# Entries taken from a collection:
[Start of Attachment]

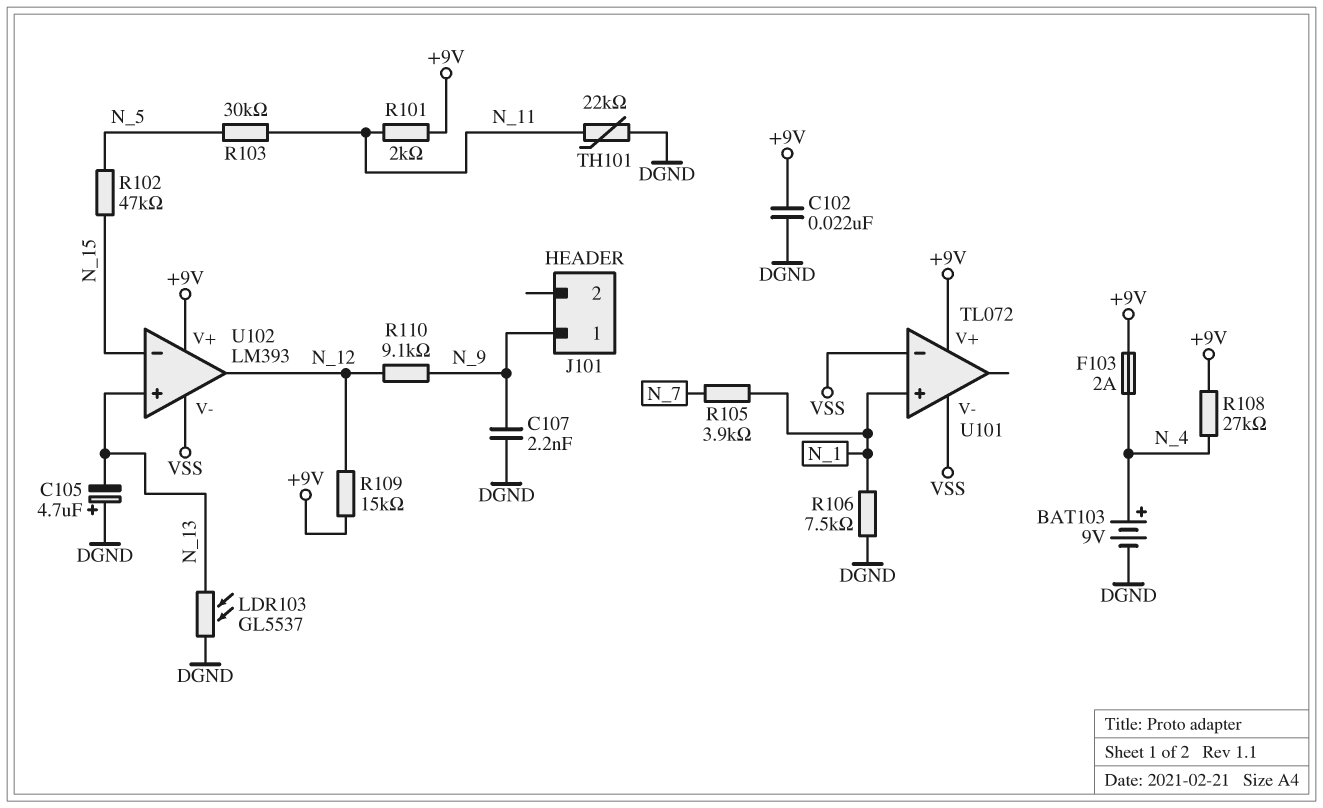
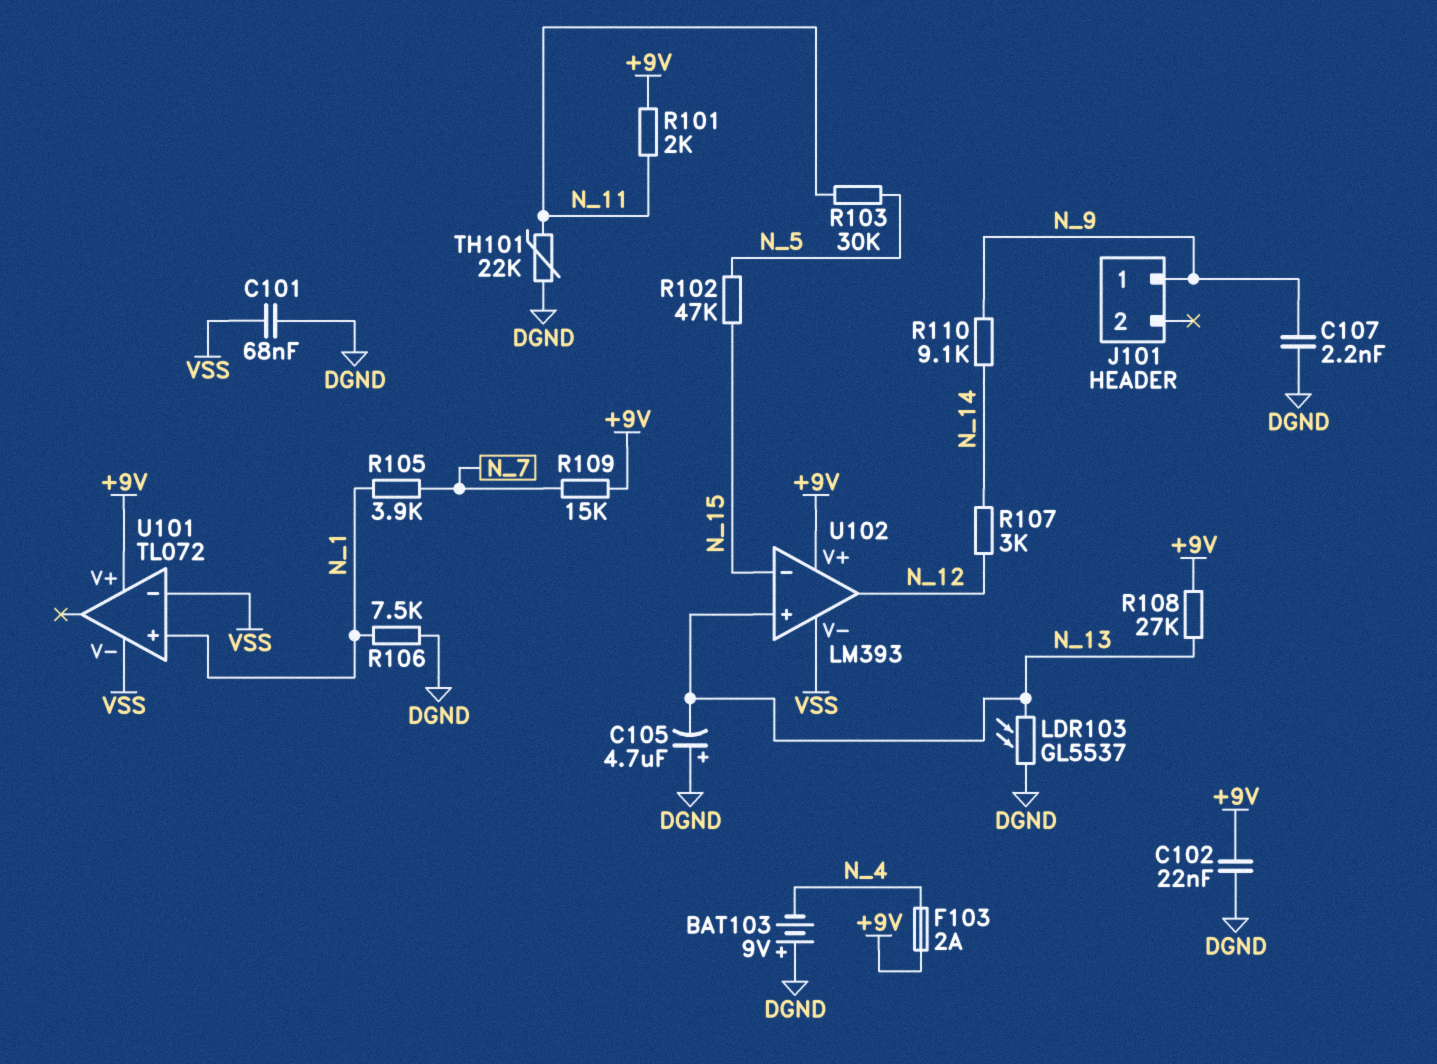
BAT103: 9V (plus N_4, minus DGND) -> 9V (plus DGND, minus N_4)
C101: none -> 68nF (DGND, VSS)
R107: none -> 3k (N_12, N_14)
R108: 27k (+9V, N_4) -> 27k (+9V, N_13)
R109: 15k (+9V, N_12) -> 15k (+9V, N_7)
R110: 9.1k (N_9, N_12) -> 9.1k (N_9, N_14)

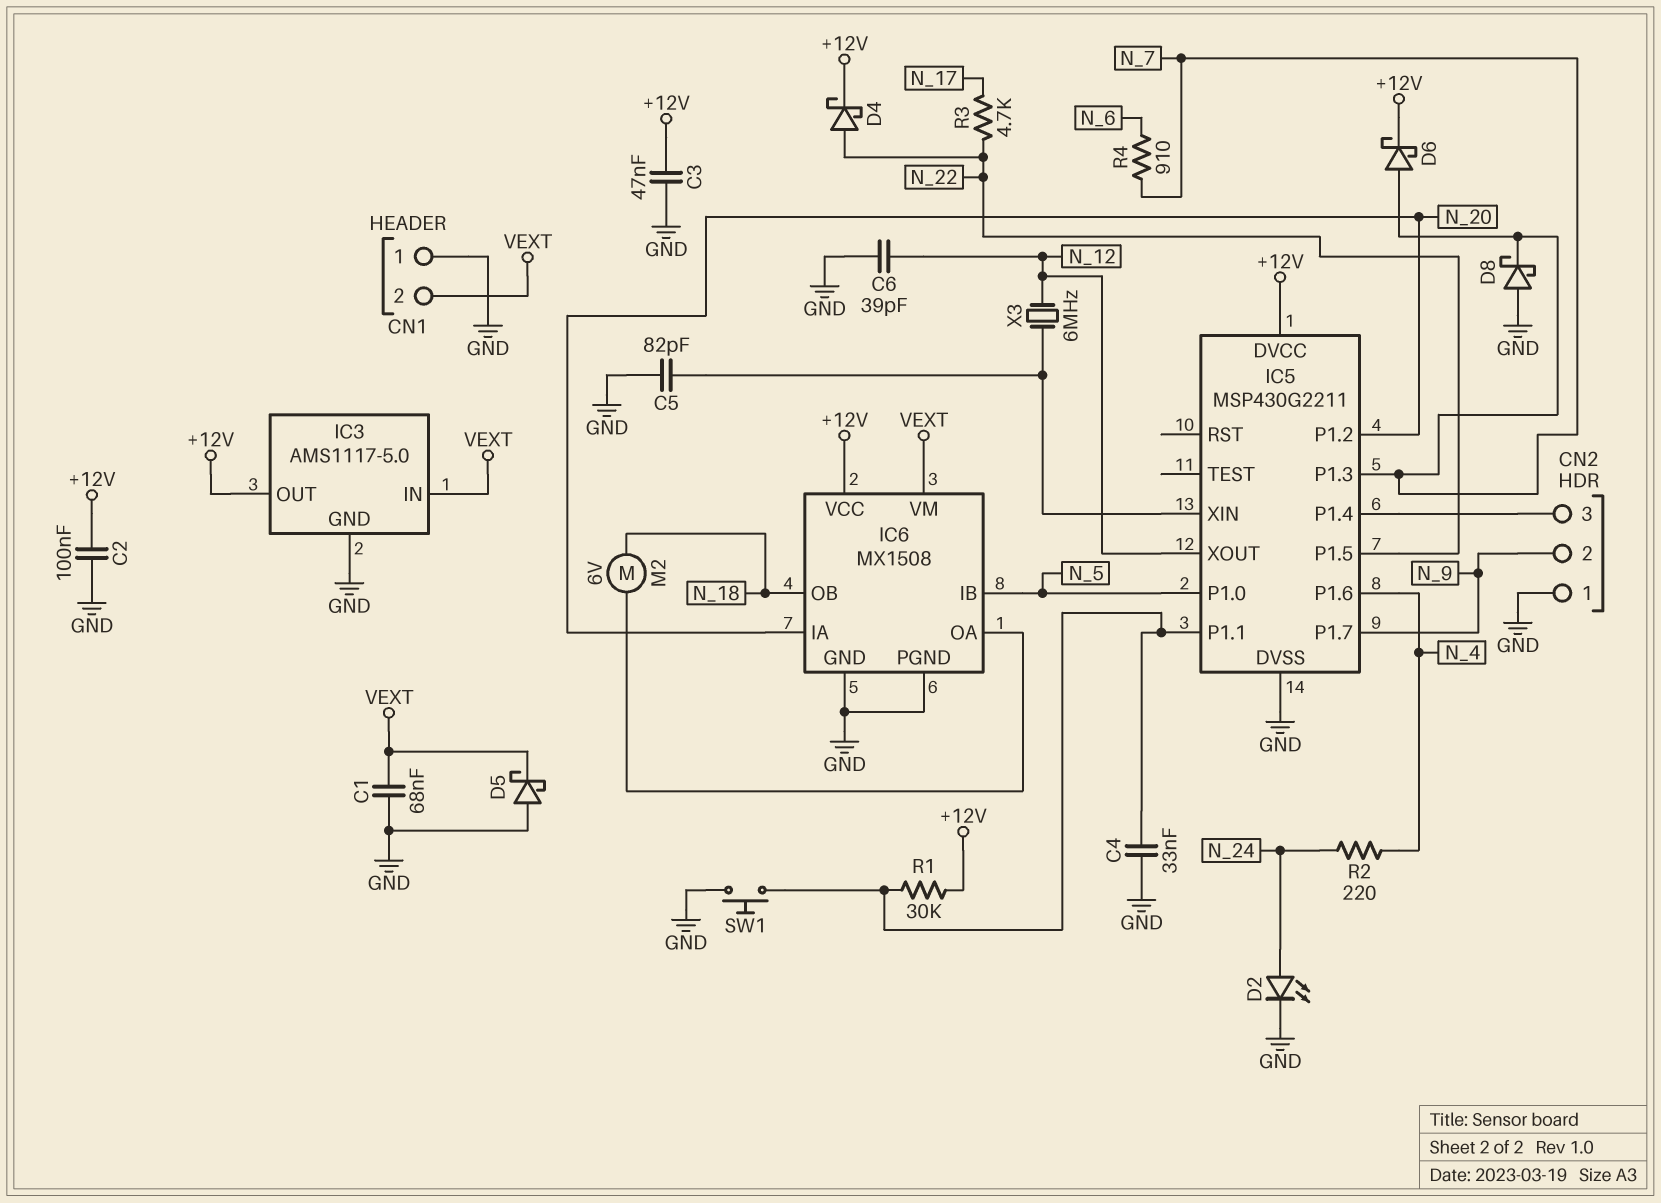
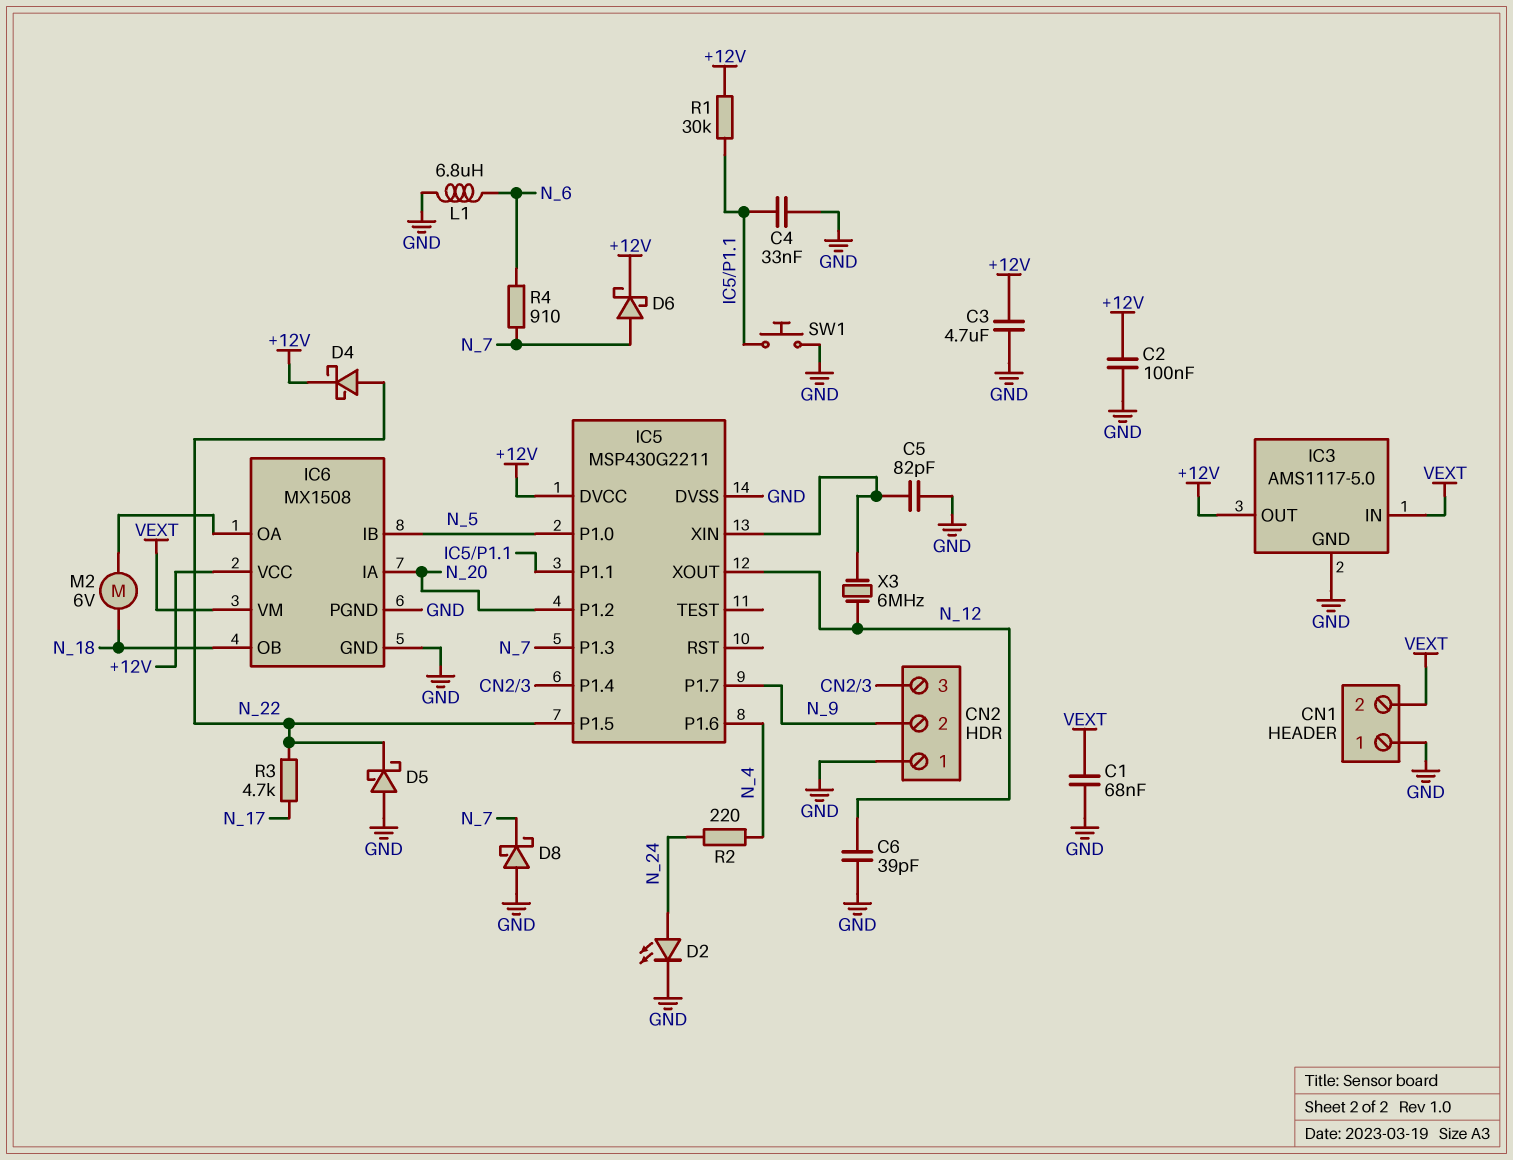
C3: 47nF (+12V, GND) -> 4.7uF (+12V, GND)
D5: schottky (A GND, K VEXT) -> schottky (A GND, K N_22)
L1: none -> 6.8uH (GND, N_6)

[End of Attachment]

Where a line in the records above contains the string "none", copy that line.

C101: none -> 68nF (DGND, VSS)
R107: none -> 3k (N_12, N_14)
L1: none -> 6.8uH (GND, N_6)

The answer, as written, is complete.